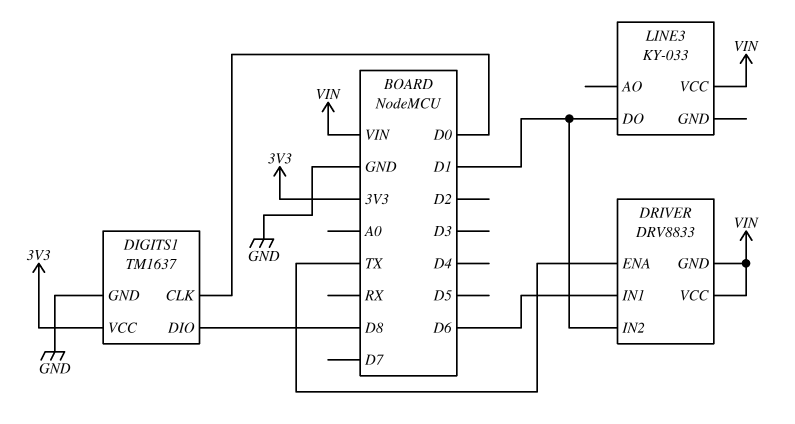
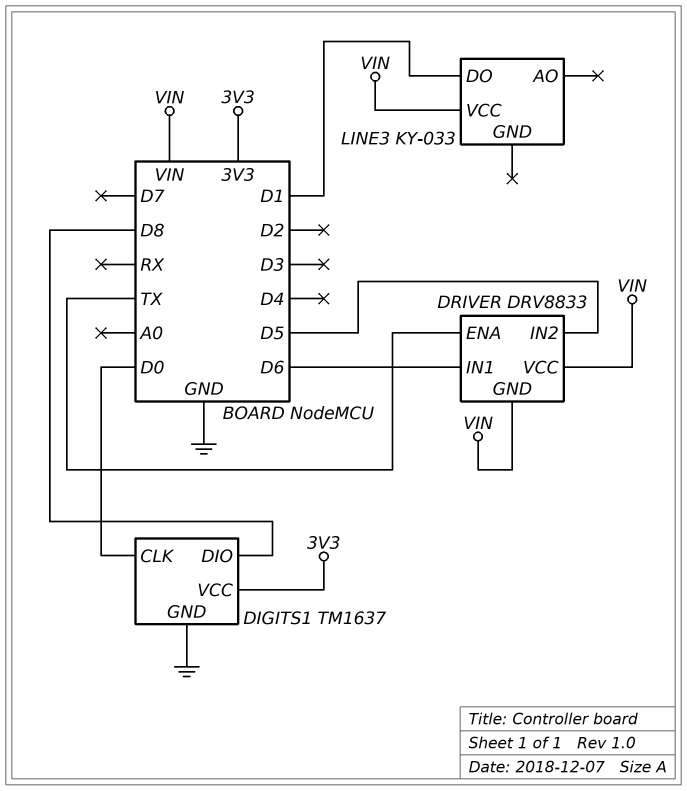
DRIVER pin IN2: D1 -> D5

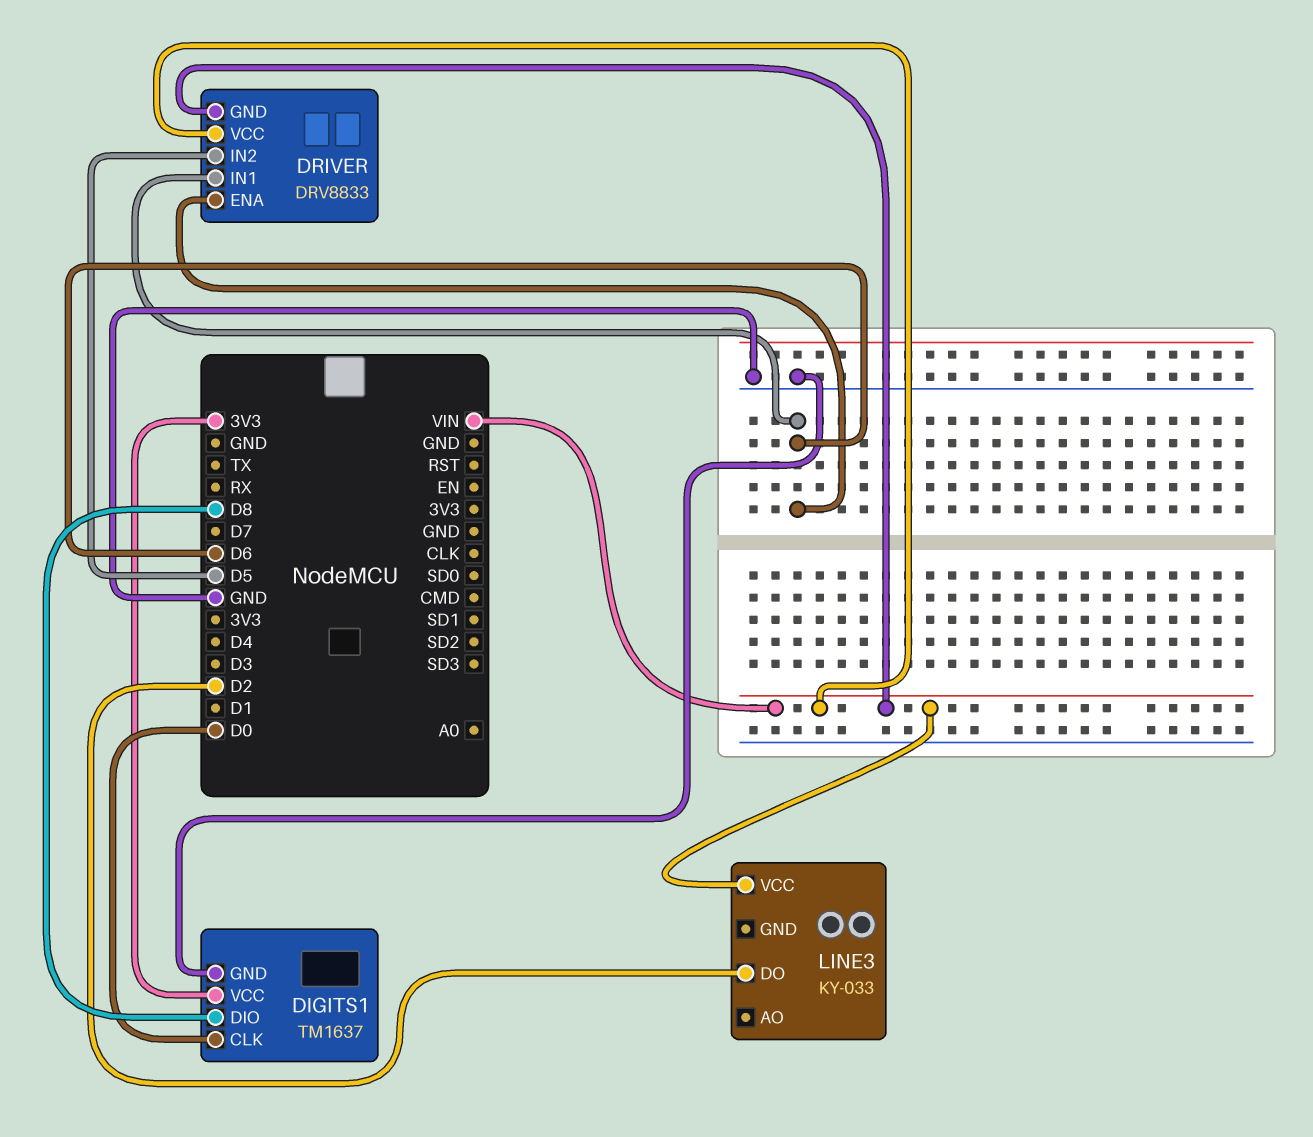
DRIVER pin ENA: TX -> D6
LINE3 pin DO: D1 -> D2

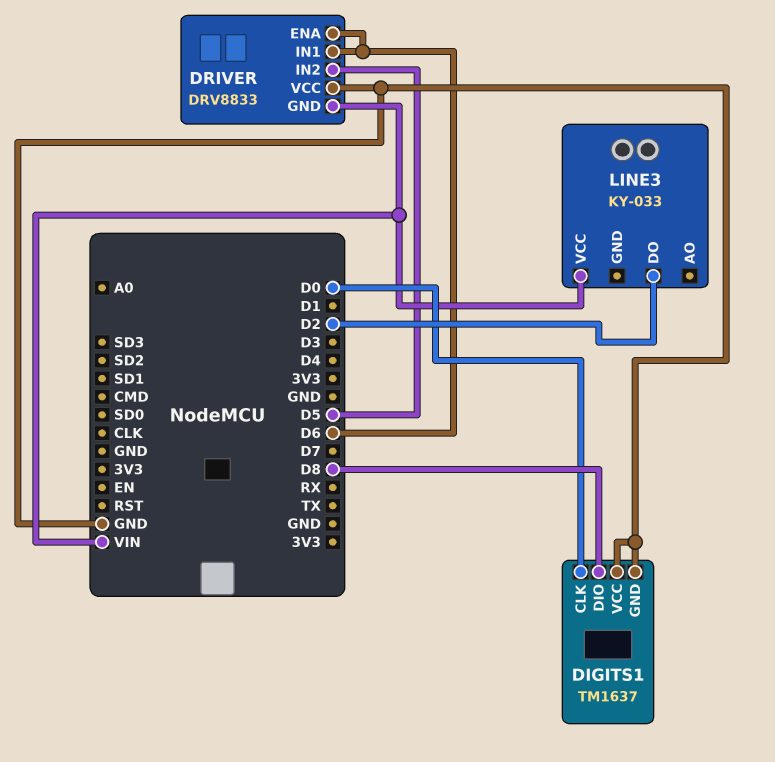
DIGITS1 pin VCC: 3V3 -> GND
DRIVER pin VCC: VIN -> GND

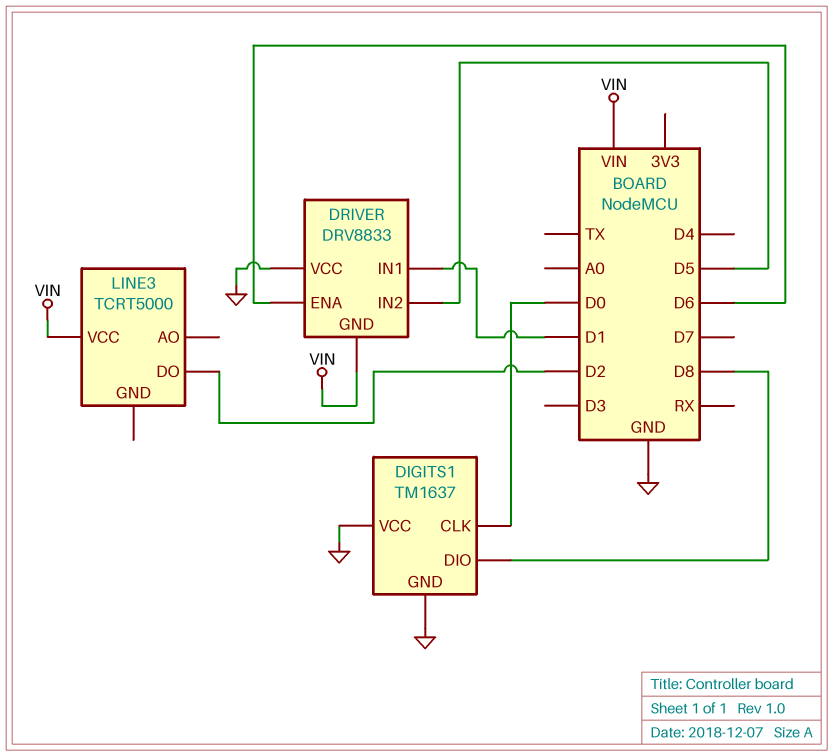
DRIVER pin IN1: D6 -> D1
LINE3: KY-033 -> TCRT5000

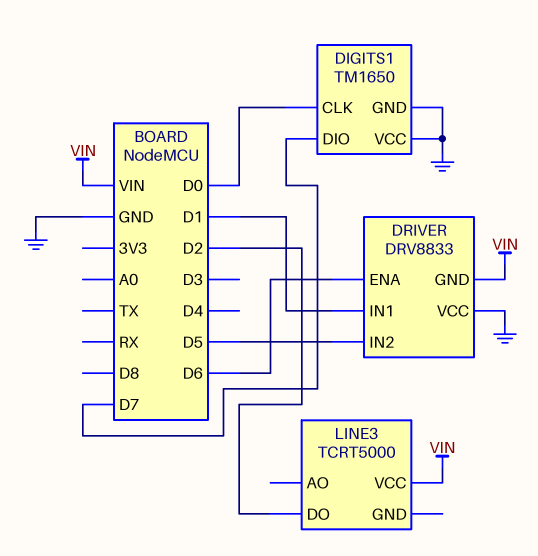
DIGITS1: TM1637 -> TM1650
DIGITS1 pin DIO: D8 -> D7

■ ■ ■ ■ ■ ■ ■

- ABOUT THIS TASK:
Only lines containing "DRIVER" belong in the answer; copy every such line from the records.

- WRITTEN ANSWER:
DRIVER pin IN2: D1 -> D5
DRIVER pin ENA: TX -> D6
DRIVER pin VCC: VIN -> GND
DRIVER pin IN1: D6 -> D1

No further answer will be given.